Required action
If pictures appear, leave them out, and return exactly the lines from the one holding "(767, 310) = (385, 473): grey" through the last line of the listing below.

Records provided
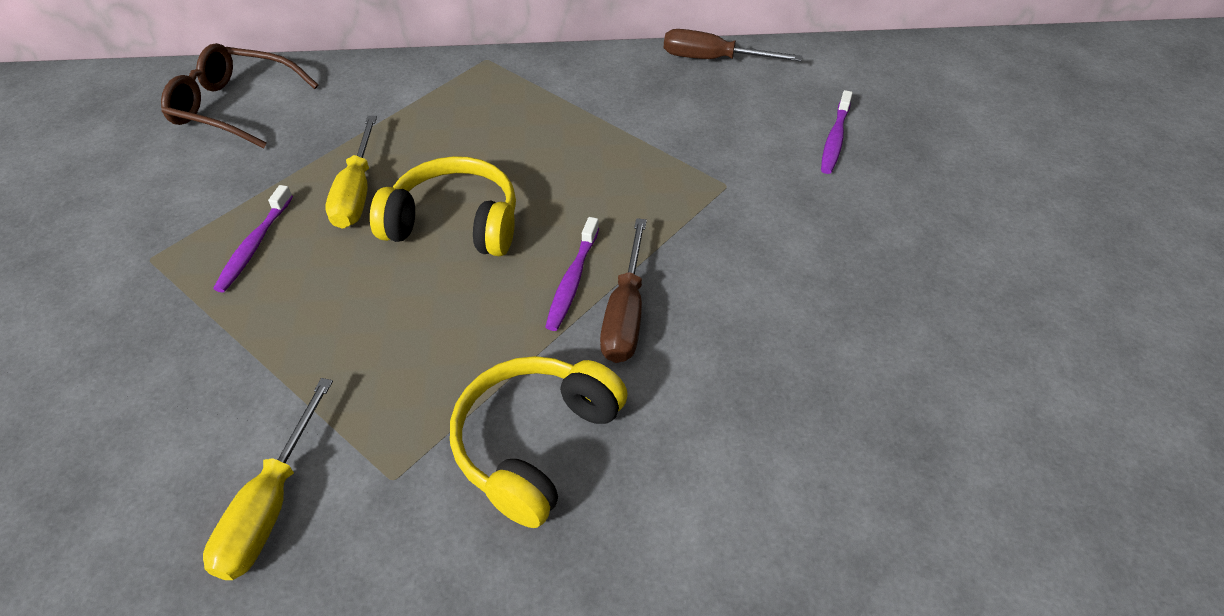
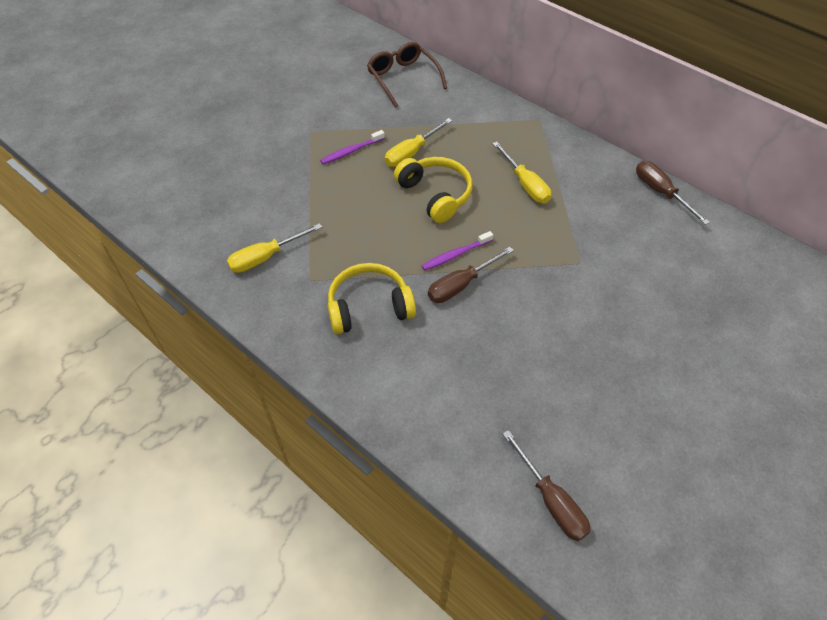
camera: 45 degrees right, 5 degrees up
(557, 139) = (525, 184): none -> yellow screwdriver
(835, 139) = (671, 279): purple toothbrush -> none
(1055, 493) = (551, 500): none -> brown screwdriver

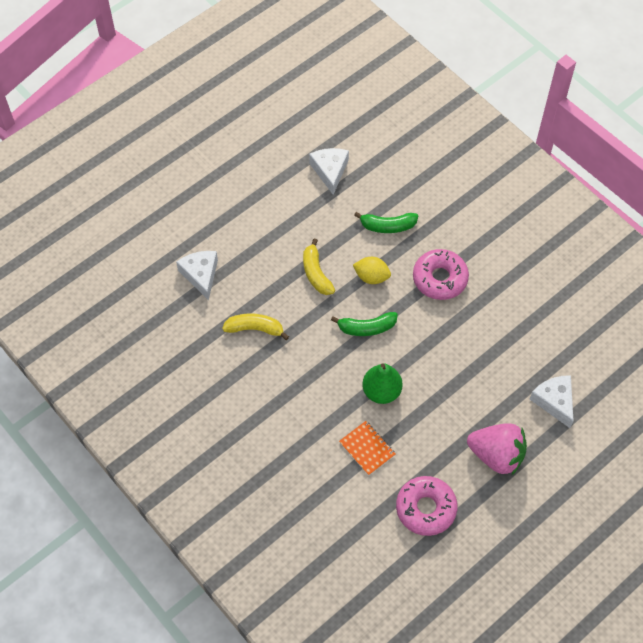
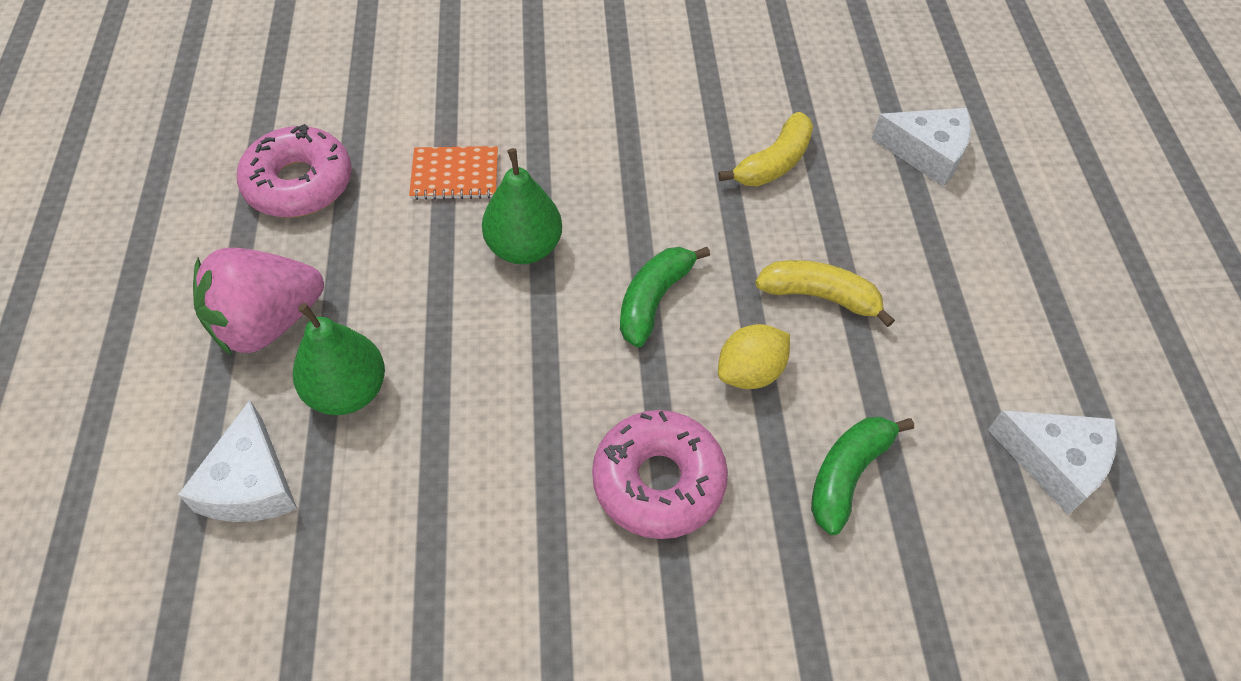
camera: 125 degrees right, 5 degrees down
(496, 401) = (348, 391): none -> green pear
(554, 401) = (250, 484): white cheese -> white cheese turned 75 degrees clockwise

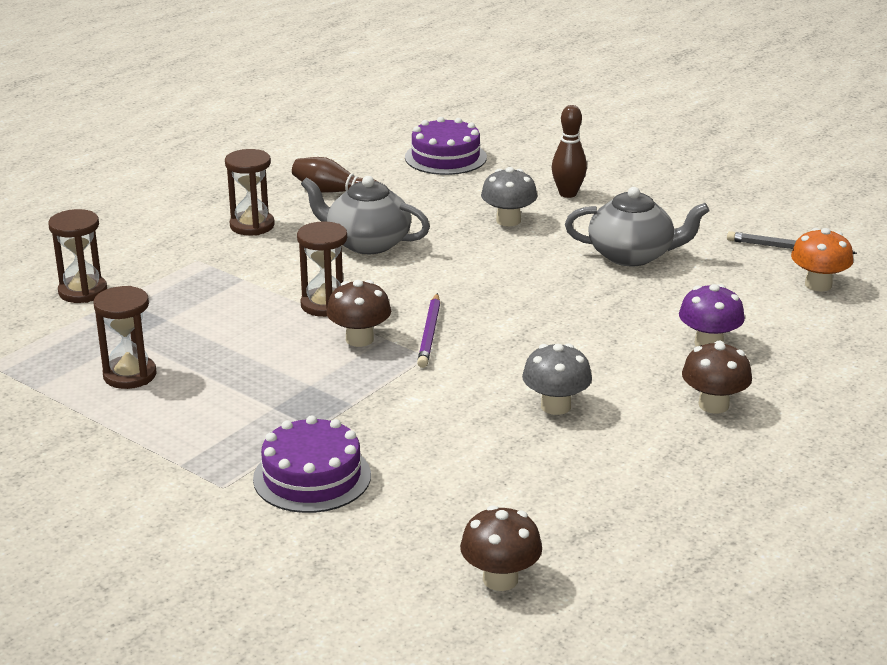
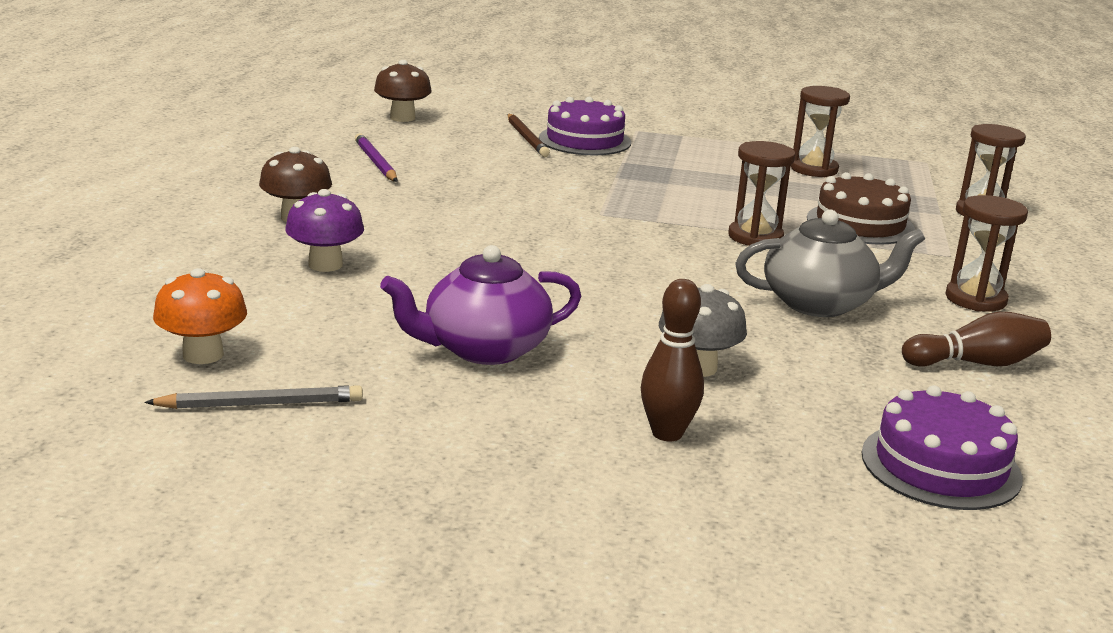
camera: 150 degrees right, 5 degrees down
(212, 301) = (860, 224): none -> brown cake
(359, 339) = (678, 216): brown mushroom -> none
(378, 495) = (527, 138): none -> brown pencil
(430, 334) = (621, 230): purple pencil -> purple pencil (375, 162)
(555, 406) = (444, 197): grey mushroom -> none
(632, 255) = (484, 349): grey teapot -> purple teapot

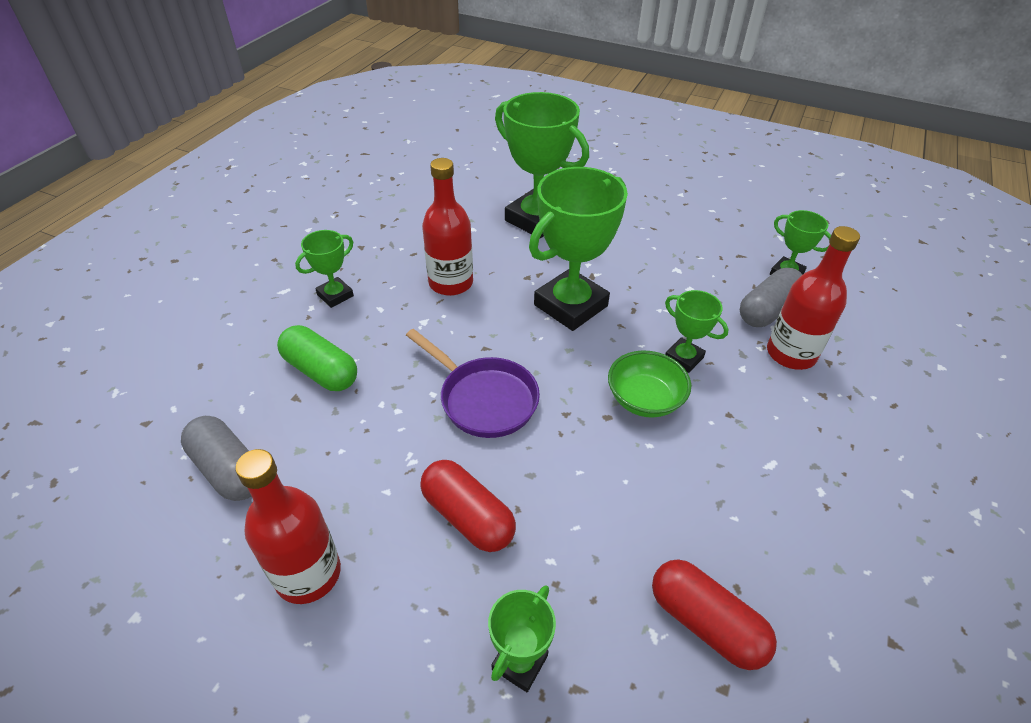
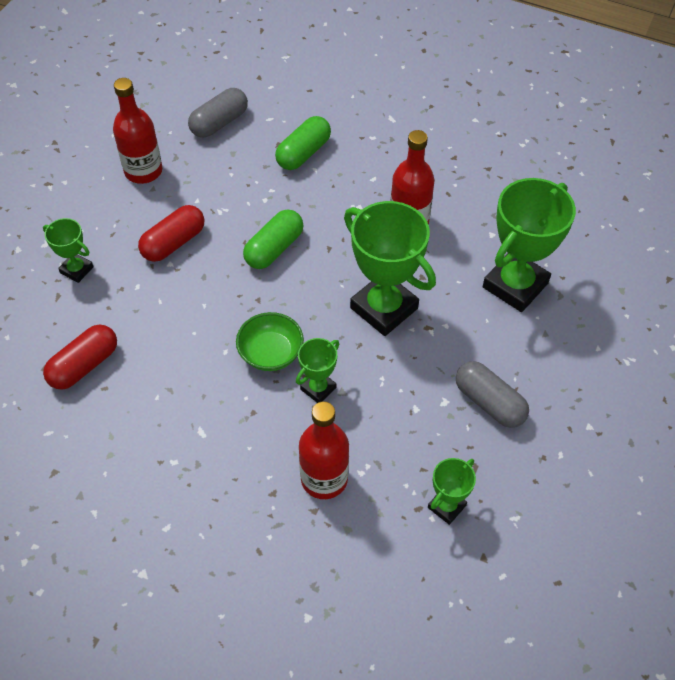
camera: 90 degrees right, 10 degrees up
(335, 295) = (387, 149): green trophy -> none
(484, 399) = (274, 248): purple pan -> green capsule
(767, 310) = (385, 473): grey capsule -> grey capsule (489, 402)

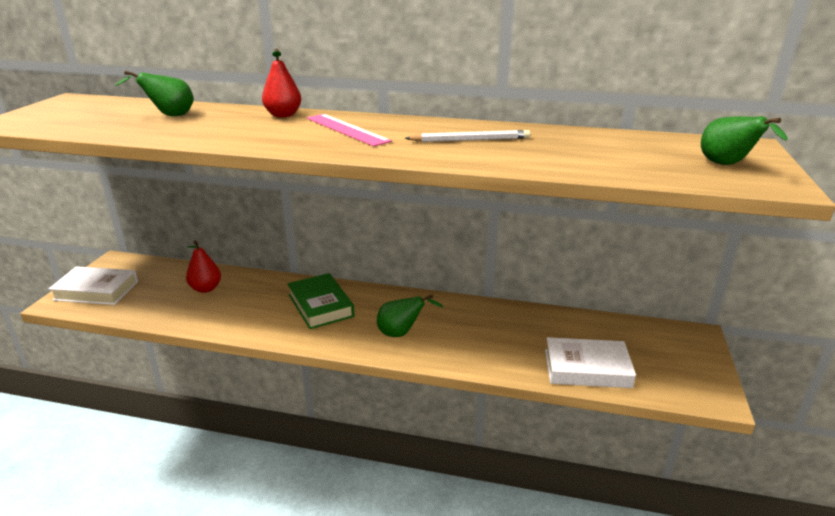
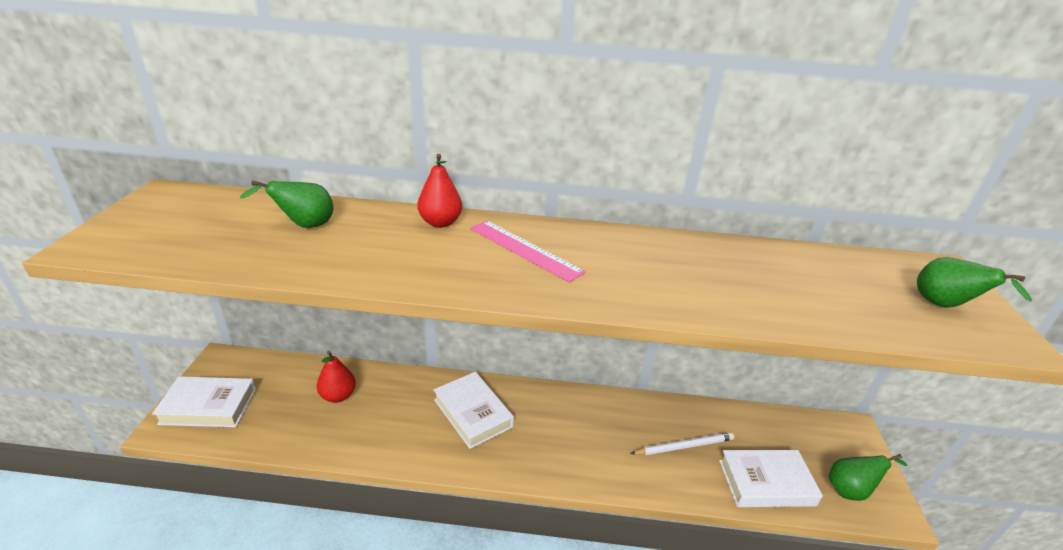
camera: 10 degrees left, 5 degrees up
(320, 305) = (472, 413): green book -> white book
(401, 333) = (569, 447): green pear -> green pear (851, 490)
(470, 140) = (668, 267): white pencil -> white pencil (684, 446)

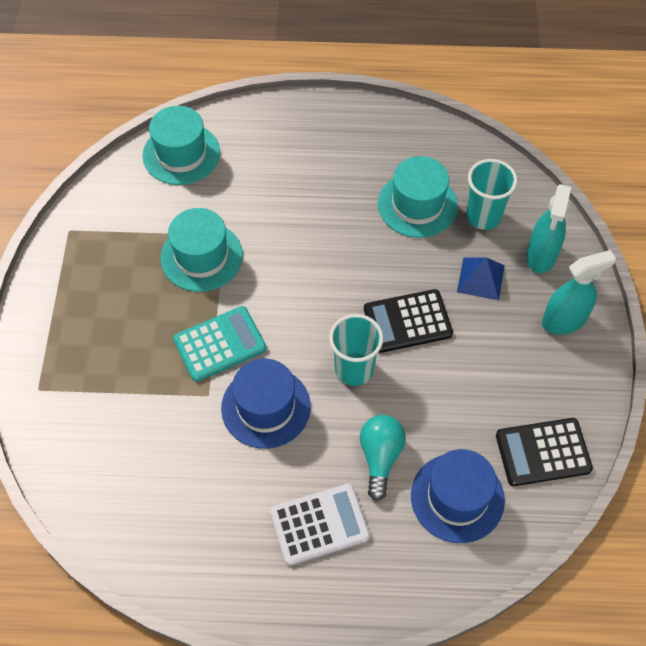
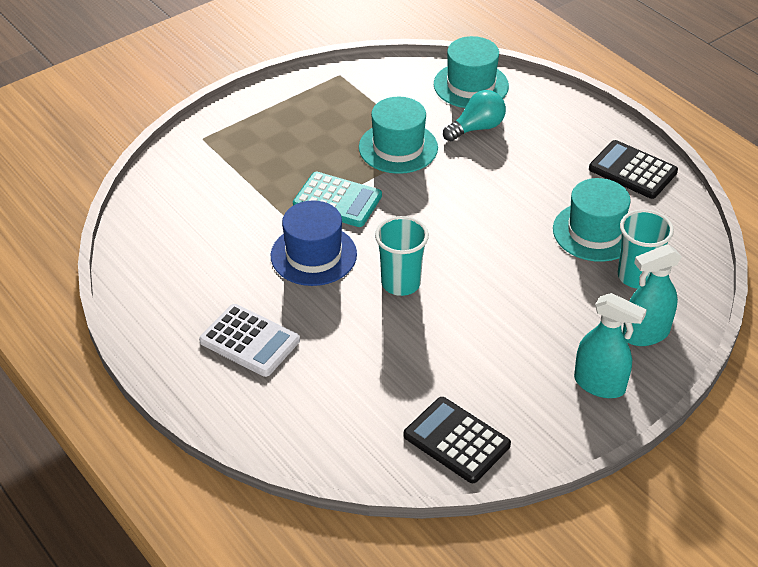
camera: 50 degrees right, 15 degrees down
(380, 457) = (342, 342): turquoise light bulb -> turquoise light bulb (477, 128)
(407, 322) = (479, 289): black calculator -> black calculator (632, 170)
(457, 497) = (356, 409): blue hat -> none
(480, 278) = (574, 309): blue pyramid -> none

Task result
(767, 310) = (385, 473): grey capsule -> grey capsule (489, 402)

camera: 10 degrees left, 5 degrees up
(320, 305) = (472, 413): green book -> white book
(401, 333) = (569, 447): green pear -> green pear (851, 490)
(470, 140) = (668, 267): white pencil -> white pencil (684, 446)

camera: 50 degrees right, 15 degrees down
(380, 457) = (342, 342): turquoise light bulb -> turquoise light bulb (477, 128)
(407, 322) = (479, 289): black calculator -> black calculator (632, 170)
(457, 497) = (356, 409): blue hat -> none
(480, 278) = (574, 309): blue pyramid -> none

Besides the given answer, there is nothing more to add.